- [WORK REQUEST] Reproduce verbatim only the lines from the one containing "BAT3: 9V (plus" through the last line below, both included.

- [Collected data entries]
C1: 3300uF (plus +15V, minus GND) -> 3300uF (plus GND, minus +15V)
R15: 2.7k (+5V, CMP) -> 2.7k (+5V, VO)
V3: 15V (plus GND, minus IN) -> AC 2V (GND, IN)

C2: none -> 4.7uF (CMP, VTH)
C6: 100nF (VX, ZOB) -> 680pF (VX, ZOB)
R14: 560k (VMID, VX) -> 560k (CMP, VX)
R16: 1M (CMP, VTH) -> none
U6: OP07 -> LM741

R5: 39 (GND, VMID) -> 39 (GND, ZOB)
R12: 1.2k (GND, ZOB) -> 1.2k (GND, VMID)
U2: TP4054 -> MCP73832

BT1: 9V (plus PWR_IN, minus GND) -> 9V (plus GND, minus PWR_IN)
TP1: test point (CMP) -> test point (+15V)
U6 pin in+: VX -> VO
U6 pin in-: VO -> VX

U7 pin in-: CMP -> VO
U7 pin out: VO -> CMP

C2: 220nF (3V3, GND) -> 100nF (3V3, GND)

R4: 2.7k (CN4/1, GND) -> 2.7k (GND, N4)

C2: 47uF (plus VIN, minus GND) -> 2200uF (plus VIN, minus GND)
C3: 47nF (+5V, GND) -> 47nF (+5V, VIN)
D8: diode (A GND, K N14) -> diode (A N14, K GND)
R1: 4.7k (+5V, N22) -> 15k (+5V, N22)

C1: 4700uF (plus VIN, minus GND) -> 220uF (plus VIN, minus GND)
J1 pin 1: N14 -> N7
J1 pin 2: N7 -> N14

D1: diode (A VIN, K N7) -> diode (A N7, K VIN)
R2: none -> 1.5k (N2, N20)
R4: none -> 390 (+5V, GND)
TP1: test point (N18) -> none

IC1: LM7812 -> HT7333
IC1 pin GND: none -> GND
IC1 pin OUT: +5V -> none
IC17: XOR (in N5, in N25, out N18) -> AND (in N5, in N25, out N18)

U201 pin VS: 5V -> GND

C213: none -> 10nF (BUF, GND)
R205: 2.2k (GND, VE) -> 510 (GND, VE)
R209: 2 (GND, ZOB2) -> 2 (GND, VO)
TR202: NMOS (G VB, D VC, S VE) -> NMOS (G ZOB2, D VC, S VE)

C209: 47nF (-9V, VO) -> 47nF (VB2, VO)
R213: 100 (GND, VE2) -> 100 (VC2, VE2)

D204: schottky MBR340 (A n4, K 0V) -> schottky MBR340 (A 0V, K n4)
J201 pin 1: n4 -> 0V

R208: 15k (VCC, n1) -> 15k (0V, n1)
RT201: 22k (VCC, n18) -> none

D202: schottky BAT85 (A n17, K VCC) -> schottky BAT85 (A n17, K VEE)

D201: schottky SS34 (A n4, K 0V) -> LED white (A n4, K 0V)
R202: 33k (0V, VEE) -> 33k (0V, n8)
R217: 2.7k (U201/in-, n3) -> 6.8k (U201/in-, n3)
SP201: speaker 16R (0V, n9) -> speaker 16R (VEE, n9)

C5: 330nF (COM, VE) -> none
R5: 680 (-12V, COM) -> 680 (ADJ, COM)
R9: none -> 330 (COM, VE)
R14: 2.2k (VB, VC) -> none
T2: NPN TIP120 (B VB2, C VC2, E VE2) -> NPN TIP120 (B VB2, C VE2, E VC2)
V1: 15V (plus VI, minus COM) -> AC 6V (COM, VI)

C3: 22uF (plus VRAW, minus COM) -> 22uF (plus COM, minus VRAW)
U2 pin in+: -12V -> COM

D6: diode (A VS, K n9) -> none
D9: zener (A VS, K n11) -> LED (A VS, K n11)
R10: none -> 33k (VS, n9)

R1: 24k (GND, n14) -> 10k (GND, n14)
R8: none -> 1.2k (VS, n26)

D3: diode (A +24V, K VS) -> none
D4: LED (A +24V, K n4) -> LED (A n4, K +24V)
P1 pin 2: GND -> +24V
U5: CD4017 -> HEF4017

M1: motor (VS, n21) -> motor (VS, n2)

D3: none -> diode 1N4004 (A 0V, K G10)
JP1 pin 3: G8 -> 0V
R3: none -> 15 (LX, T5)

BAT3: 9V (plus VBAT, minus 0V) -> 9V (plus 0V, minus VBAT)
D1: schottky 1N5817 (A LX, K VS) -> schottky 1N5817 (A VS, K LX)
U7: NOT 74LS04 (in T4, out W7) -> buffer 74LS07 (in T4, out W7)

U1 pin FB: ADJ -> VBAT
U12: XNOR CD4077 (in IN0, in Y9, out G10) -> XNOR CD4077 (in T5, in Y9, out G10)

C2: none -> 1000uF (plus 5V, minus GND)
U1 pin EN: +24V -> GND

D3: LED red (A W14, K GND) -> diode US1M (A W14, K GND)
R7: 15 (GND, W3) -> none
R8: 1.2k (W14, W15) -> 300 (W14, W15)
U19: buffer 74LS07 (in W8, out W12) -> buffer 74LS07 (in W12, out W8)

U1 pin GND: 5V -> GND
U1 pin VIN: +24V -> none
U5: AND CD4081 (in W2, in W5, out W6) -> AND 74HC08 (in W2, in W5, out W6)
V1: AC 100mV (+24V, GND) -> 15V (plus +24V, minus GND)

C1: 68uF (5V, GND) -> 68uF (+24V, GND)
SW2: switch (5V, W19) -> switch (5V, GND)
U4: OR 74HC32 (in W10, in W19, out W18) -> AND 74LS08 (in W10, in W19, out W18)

- [TASK RESULT]
BAT3: 9V (plus VBAT, minus 0V) -> 9V (plus 0V, minus VBAT)
D1: schottky 1N5817 (A LX, K VS) -> schottky 1N5817 (A VS, K LX)
U7: NOT 74LS04 (in T4, out W7) -> buffer 74LS07 (in T4, out W7)

U1 pin FB: ADJ -> VBAT
U12: XNOR CD4077 (in IN0, in Y9, out G10) -> XNOR CD4077 (in T5, in Y9, out G10)

C2: none -> 1000uF (plus 5V, minus GND)
U1 pin EN: +24V -> GND

D3: LED red (A W14, K GND) -> diode US1M (A W14, K GND)
R7: 15 (GND, W3) -> none
R8: 1.2k (W14, W15) -> 300 (W14, W15)
U19: buffer 74LS07 (in W8, out W12) -> buffer 74LS07 (in W12, out W8)

U1 pin GND: 5V -> GND
U1 pin VIN: +24V -> none
U5: AND CD4081 (in W2, in W5, out W6) -> AND 74HC08 (in W2, in W5, out W6)
V1: AC 100mV (+24V, GND) -> 15V (plus +24V, minus GND)

C1: 68uF (5V, GND) -> 68uF (+24V, GND)
SW2: switch (5V, W19) -> switch (5V, GND)
U4: OR 74HC32 (in W10, in W19, out W18) -> AND 74LS08 (in W10, in W19, out W18)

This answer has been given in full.